§ PROVIDED INFORMATION
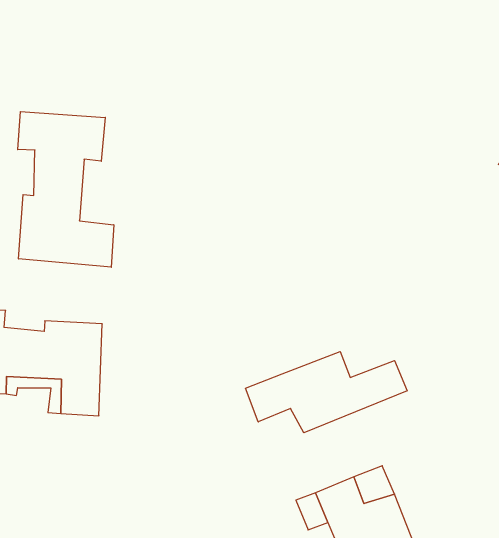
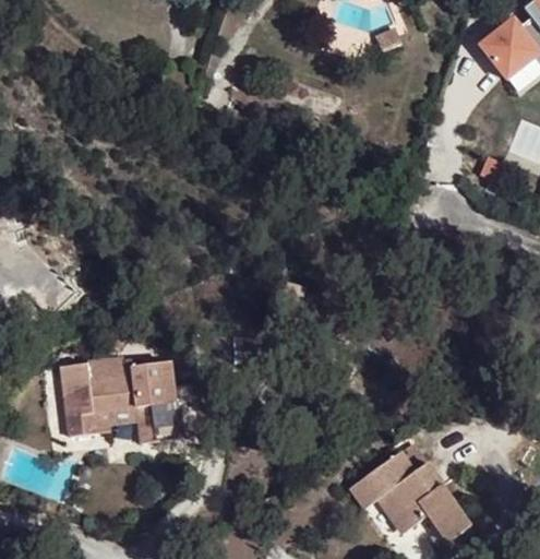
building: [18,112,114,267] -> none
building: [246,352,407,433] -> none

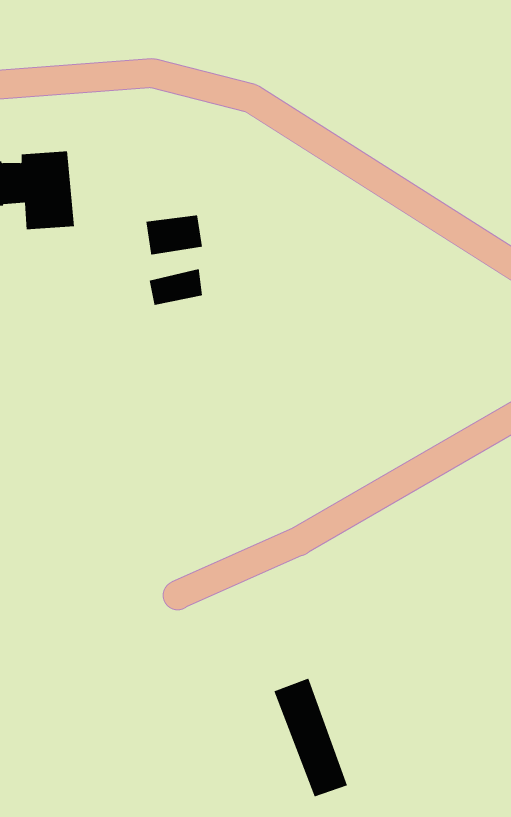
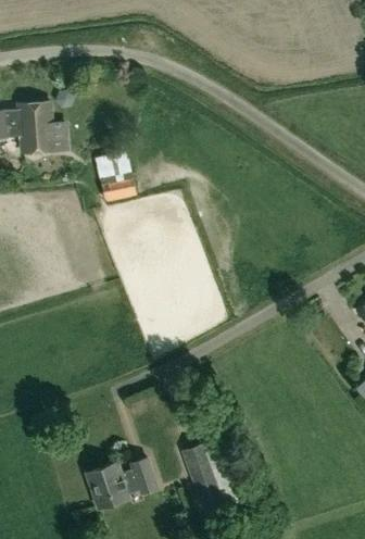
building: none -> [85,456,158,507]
==
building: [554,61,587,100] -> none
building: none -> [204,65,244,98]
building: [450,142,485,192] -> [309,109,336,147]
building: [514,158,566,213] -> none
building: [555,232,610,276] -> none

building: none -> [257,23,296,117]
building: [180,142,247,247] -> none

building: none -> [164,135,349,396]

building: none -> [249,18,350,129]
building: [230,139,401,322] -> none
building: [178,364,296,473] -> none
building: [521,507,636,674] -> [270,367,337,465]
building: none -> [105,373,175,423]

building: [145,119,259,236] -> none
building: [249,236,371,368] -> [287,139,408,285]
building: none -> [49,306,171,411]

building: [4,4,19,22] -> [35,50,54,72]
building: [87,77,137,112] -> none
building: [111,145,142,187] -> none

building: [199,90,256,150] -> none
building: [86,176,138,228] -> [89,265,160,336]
--
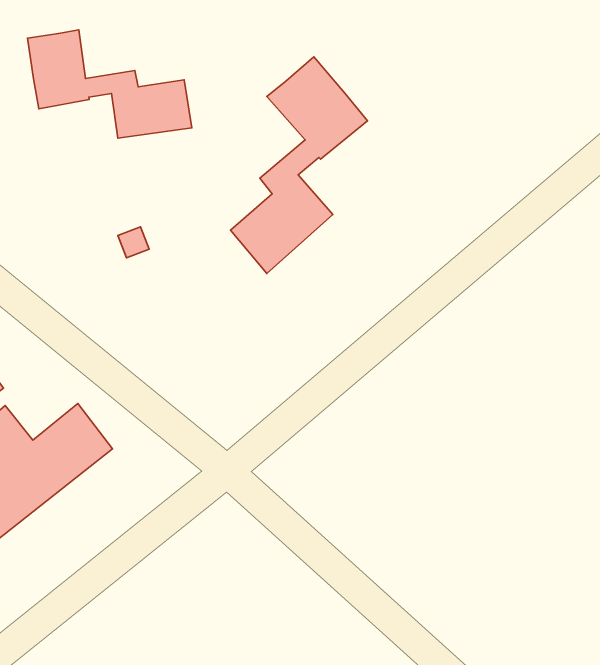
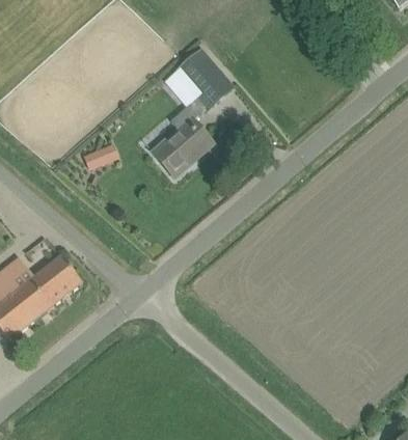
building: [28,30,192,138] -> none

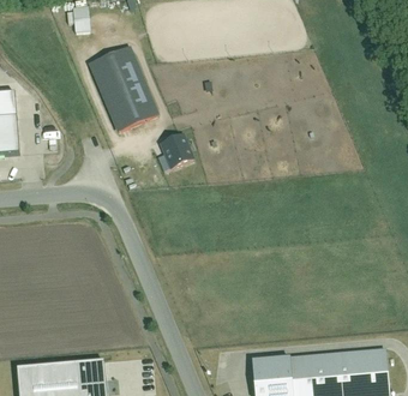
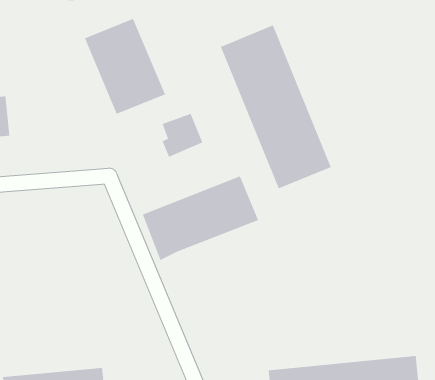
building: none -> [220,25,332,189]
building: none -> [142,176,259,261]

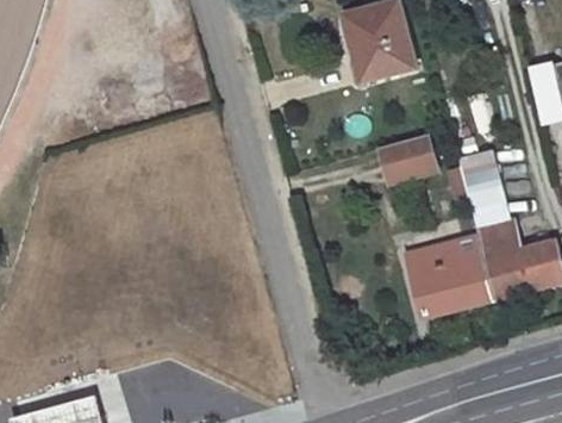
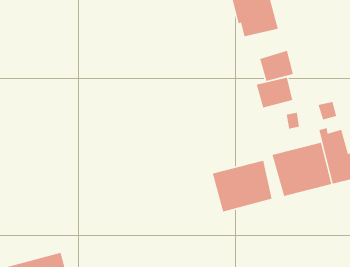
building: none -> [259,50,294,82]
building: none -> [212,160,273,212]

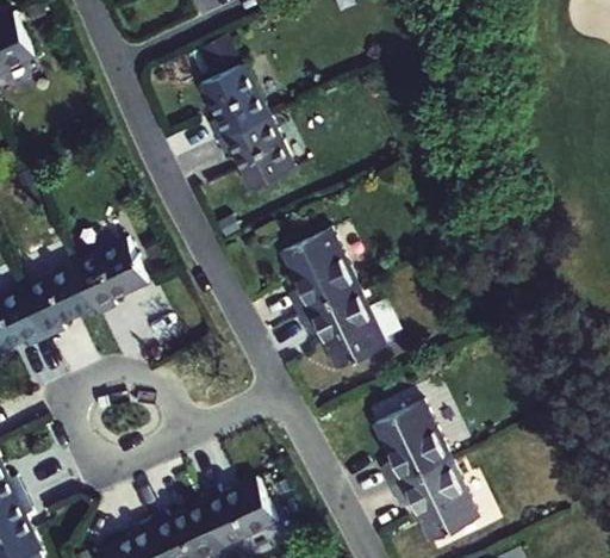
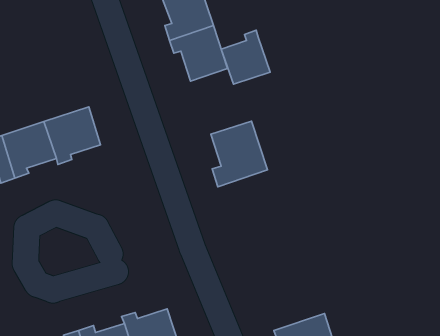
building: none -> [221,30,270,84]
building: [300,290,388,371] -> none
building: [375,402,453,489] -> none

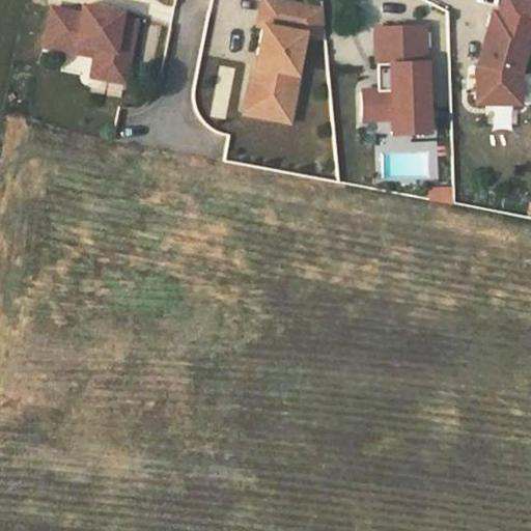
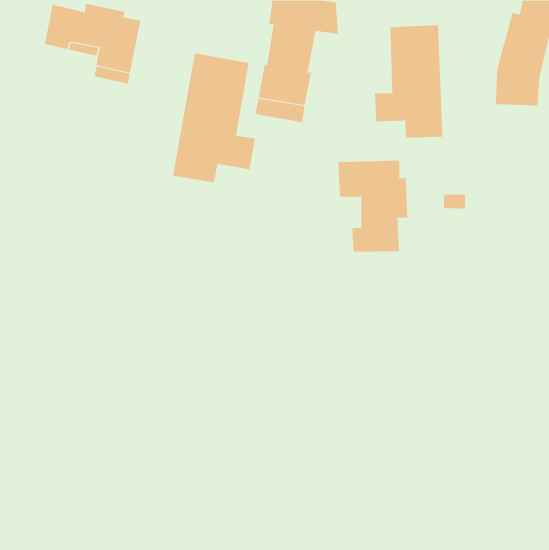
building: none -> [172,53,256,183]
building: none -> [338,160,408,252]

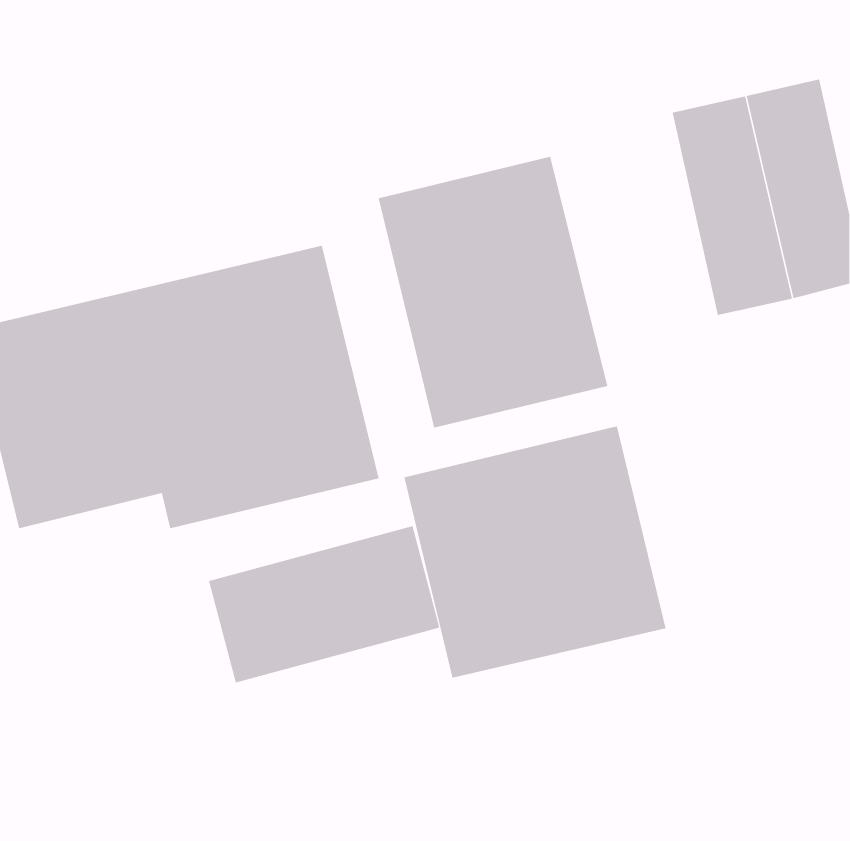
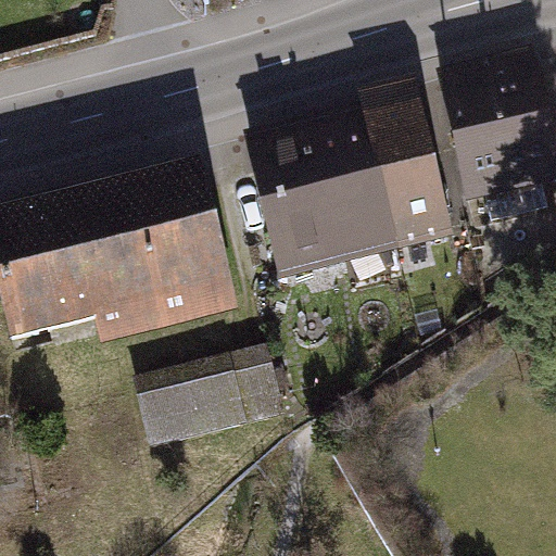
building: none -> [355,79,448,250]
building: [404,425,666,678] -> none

§ REQUIREMENT
Set down exactly the lines of the data above, beginning with the line that has "building: [521,507,636,674] ->" and ending with the line that has "building: [86,176,138,228] ->", and no others.

§ OUTPUT FOR THIS TASK
building: [521,507,636,674] -> [270,367,337,465]
building: none -> [105,373,175,423]

building: [145,119,259,236] -> none
building: [249,236,371,368] -> [287,139,408,285]
building: none -> [49,306,171,411]

building: [4,4,19,22] -> [35,50,54,72]
building: [87,77,137,112] -> none
building: [111,145,142,187] -> none

building: [199,90,256,150] -> none
building: [86,176,138,228] -> [89,265,160,336]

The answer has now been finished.